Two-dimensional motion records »
● ● ● ● ●
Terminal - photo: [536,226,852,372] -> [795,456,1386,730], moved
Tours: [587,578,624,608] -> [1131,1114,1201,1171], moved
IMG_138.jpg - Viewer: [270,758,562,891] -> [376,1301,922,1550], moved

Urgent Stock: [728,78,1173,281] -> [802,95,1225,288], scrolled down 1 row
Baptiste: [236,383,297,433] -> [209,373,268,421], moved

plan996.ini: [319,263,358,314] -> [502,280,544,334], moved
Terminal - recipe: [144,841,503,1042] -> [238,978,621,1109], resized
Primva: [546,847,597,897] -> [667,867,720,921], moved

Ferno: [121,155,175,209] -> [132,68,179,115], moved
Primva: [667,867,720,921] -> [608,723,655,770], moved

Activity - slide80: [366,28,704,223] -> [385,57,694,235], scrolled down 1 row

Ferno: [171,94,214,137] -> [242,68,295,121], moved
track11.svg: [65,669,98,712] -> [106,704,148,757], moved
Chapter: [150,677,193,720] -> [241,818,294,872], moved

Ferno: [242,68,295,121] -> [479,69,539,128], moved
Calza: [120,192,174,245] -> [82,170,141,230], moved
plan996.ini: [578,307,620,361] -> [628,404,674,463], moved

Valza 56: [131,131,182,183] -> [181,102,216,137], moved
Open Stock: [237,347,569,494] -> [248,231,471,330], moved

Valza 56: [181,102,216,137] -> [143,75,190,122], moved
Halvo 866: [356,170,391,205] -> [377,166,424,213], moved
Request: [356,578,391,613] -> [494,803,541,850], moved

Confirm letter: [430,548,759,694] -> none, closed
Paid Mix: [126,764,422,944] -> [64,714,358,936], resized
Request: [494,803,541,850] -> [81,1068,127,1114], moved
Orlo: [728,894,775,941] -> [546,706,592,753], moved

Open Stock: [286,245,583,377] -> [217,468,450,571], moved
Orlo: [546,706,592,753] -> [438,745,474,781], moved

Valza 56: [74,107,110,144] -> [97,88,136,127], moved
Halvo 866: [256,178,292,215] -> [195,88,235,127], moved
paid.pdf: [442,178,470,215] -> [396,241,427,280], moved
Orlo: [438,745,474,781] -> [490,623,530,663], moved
● ● ● ● ●
What you are asked to do »
All of the records are to be reproduced exactly as they were given.

Your solution »
Terminal - photo: [536,226,852,372] -> [795,456,1386,730], moved
Tours: [587,578,624,608] -> [1131,1114,1201,1171], moved
IMG_138.jpg - Viewer: [270,758,562,891] -> [376,1301,922,1550], moved

Urgent Stock: [728,78,1173,281] -> [802,95,1225,288], scrolled down 1 row
Baptiste: [236,383,297,433] -> [209,373,268,421], moved

plan996.ini: [319,263,358,314] -> [502,280,544,334], moved
Terminal - recipe: [144,841,503,1042] -> [238,978,621,1109], resized
Primva: [546,847,597,897] -> [667,867,720,921], moved

Ferno: [121,155,175,209] -> [132,68,179,115], moved
Primva: [667,867,720,921] -> [608,723,655,770], moved

Activity - slide80: [366,28,704,223] -> [385,57,694,235], scrolled down 1 row

Ferno: [171,94,214,137] -> [242,68,295,121], moved
track11.svg: [65,669,98,712] -> [106,704,148,757], moved
Chapter: [150,677,193,720] -> [241,818,294,872], moved

Ferno: [242,68,295,121] -> [479,69,539,128], moved
Calza: [120,192,174,245] -> [82,170,141,230], moved
plan996.ini: [578,307,620,361] -> [628,404,674,463], moved

Valza 56: [131,131,182,183] -> [181,102,216,137], moved
Open Stock: [237,347,569,494] -> [248,231,471,330], moved

Valza 56: [181,102,216,137] -> [143,75,190,122], moved
Halvo 866: [356,170,391,205] -> [377,166,424,213], moved
Request: [356,578,391,613] -> [494,803,541,850], moved

Confirm letter: [430,548,759,694] -> none, closed
Paid Mix: [126,764,422,944] -> [64,714,358,936], resized
Request: [494,803,541,850] -> [81,1068,127,1114], moved
Orlo: [728,894,775,941] -> [546,706,592,753], moved

Open Stock: [286,245,583,377] -> [217,468,450,571], moved
Orlo: [546,706,592,753] -> [438,745,474,781], moved

Valza 56: [74,107,110,144] -> [97,88,136,127], moved
Halvo 866: [256,178,292,215] -> [195,88,235,127], moved
paid.pdf: [442,178,470,215] -> [396,241,427,280], moved
Orlo: [438,745,474,781] -> [490,623,530,663], moved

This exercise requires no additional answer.